(Exercise input begins)
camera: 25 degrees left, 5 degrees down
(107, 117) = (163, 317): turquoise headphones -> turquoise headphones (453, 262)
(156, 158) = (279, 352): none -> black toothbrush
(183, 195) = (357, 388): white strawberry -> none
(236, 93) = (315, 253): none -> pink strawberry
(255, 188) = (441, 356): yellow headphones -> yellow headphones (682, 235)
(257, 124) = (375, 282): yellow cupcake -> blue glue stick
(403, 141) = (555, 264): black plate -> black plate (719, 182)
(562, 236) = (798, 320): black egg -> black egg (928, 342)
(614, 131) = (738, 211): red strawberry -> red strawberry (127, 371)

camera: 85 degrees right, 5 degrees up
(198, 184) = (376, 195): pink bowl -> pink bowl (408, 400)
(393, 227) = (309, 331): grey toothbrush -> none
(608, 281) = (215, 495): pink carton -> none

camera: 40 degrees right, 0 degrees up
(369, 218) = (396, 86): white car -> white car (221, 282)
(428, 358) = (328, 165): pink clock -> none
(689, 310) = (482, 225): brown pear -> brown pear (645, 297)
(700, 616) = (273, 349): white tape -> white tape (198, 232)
(Exercise input ends)
(Exercise input begins)
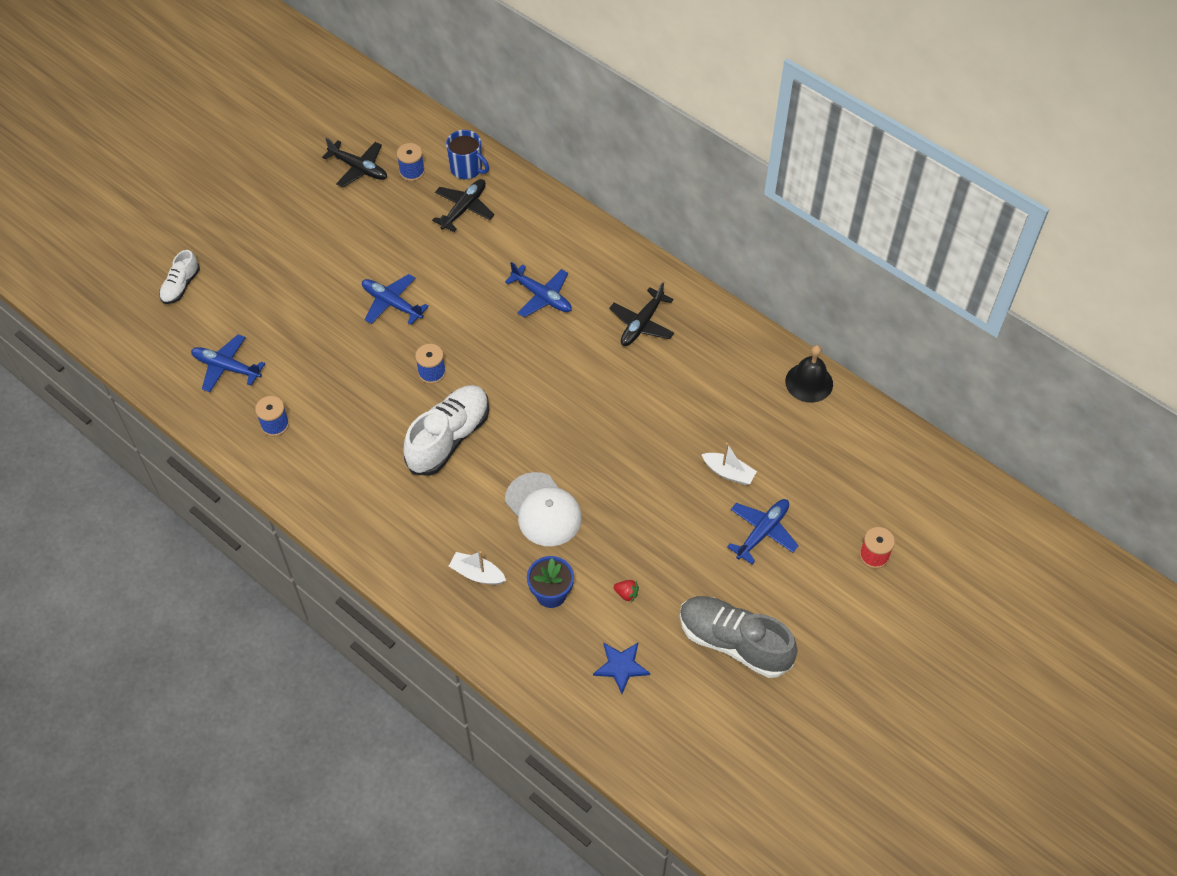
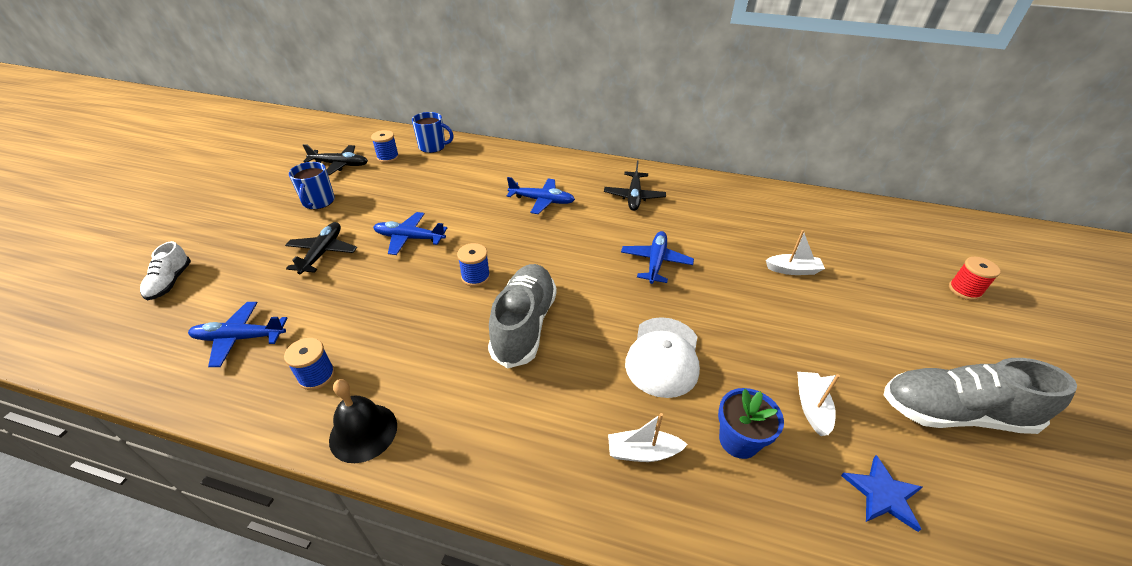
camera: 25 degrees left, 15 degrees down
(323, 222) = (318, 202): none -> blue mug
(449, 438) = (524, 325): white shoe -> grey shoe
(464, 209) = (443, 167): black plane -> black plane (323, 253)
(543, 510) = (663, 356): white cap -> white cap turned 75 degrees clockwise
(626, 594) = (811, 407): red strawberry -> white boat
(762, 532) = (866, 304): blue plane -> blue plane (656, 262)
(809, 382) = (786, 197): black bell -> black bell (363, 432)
(Exercise input ends)
▸ Problem details
Start with the line above that contains "(393, 227) = (309, 331): grey" and end with the line that contains "(700, 616) = (273, 349): white". Write out those lines exactly, and only those.

▸ Solution to the problem
(393, 227) = (309, 331): grey toothbrush -> none
(608, 281) = (215, 495): pink carton -> none

camera: 40 degrees right, 0 degrees up
(369, 218) = (396, 86): white car -> white car (221, 282)
(428, 358) = (328, 165): pink clock -> none
(689, 310) = (482, 225): brown pear -> brown pear (645, 297)
(700, 616) = (273, 349): white tape -> white tape (198, 232)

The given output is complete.